_SUPPLIED RECORDS_.

== Segment start ==

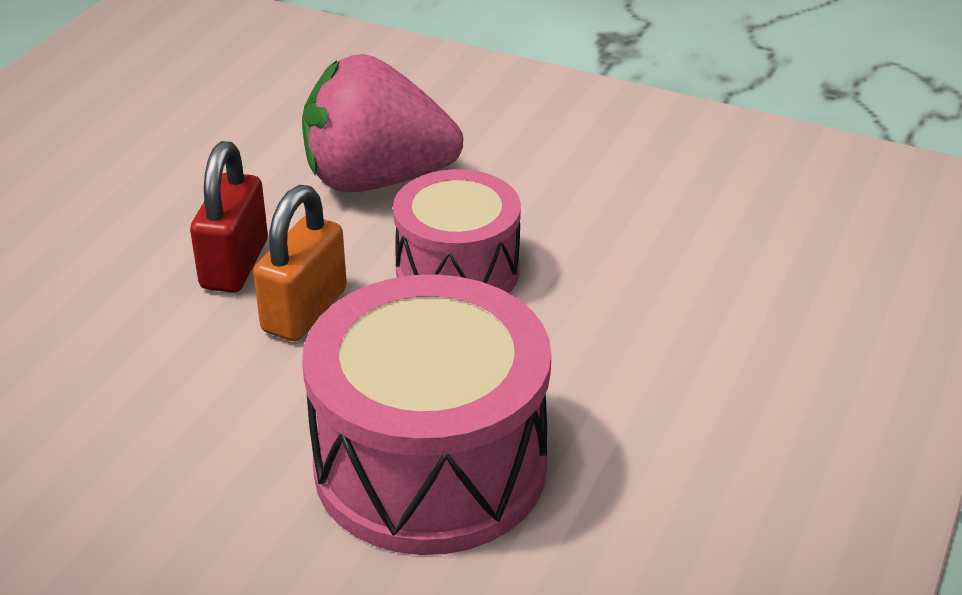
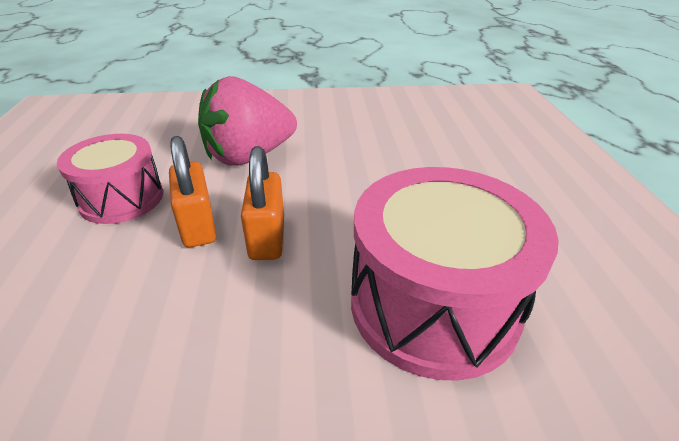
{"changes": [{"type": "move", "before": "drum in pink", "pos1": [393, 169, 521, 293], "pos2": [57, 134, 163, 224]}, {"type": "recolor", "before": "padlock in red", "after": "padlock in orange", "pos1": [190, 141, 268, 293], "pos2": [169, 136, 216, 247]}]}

== Segment end ==
== Segment start ==

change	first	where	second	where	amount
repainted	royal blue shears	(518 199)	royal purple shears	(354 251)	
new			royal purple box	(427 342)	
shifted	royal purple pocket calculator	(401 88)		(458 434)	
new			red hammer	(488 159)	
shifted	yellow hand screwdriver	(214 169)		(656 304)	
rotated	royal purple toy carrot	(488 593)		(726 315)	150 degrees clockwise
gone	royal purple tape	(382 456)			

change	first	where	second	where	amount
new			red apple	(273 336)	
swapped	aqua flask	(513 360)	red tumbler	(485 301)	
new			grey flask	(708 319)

== Segment end ==

_YOUR ASSIGNMENT_.
Report each line of the entries where the word "shifted" occurs.

_FINAL ANSWER_.
shifted	royal purple pocket calculator	(401 88)		(458 434)	
shifted	yellow hand screwdriver	(214 169)		(656 304)	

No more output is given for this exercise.